About this task: Word for word, copy the line that contains "(303, 213) = (341, 364): purple" and each line after it in the data below. Pictures stay out of the copy.

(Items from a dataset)

**********

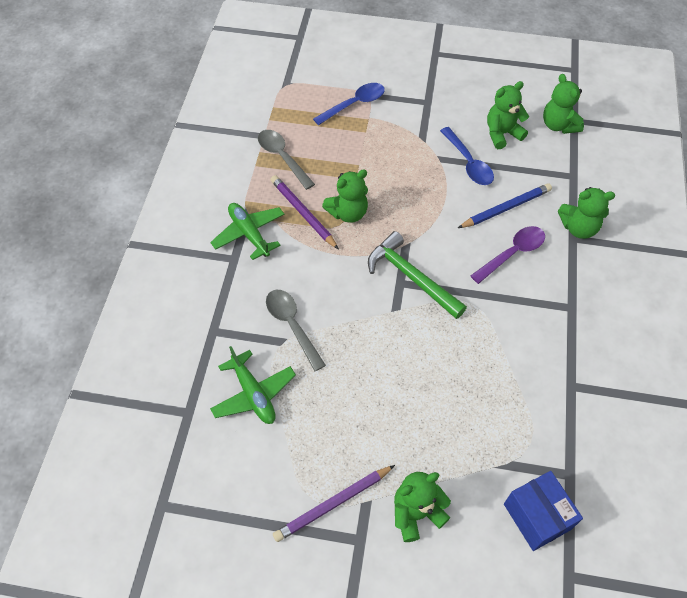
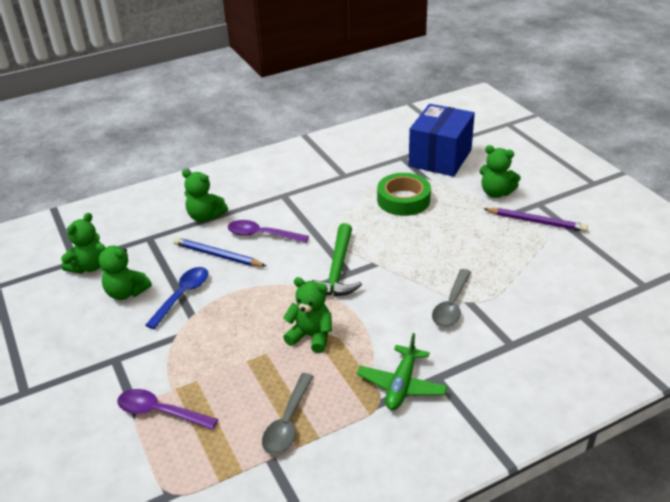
camera: 125 degrees left, 20 degrees down
(253, 394) = (524, 292): green plane -> none
(303, 213) = (341, 364): purple pencil -> none
(354, 104) = (160, 412): blue spoon -> purple spoon
(477, 407) = (403, 200): none -> green tape
(537, 516) = (440, 158): blue box -> blue box, size x1.58
(578, 228) = (205, 216): green teddy bear -> green teddy bear turned 150 degrees clockwise

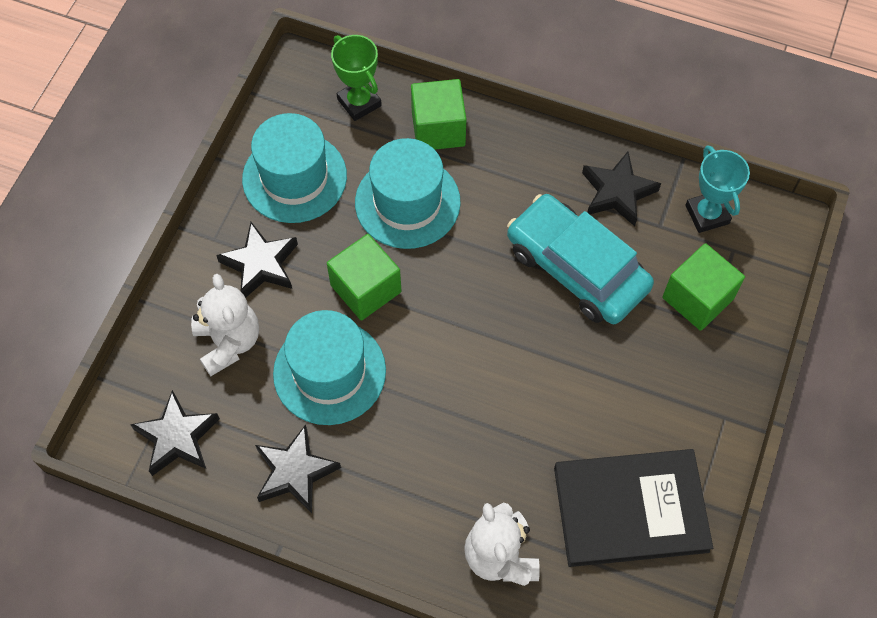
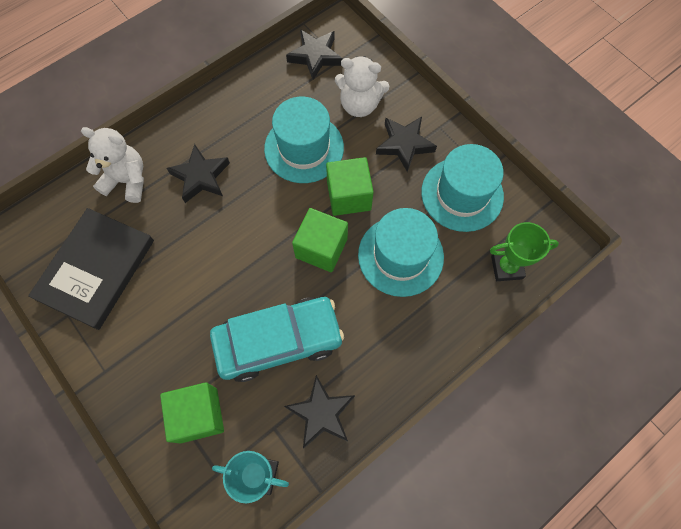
camera: 120 degrees right, 5 degrees up
(295, 472) = (254, 102): black star -> black star (201, 177)
(438, 129) = (453, 311): green cube -> green cube (321, 248)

**********

Solution for this exercise:
(303, 213) = (341, 364): purple pencil -> none
(354, 104) = (160, 412): blue spoon -> purple spoon
(477, 407) = (403, 200): none -> green tape
(537, 516) = (440, 158): blue box -> blue box, size x1.58
(578, 228) = (205, 216): green teddy bear -> green teddy bear turned 150 degrees clockwise

camera: 120 degrees right, 5 degrees up
(295, 472) = (254, 102): black star -> black star (201, 177)
(438, 129) = (453, 311): green cube -> green cube (321, 248)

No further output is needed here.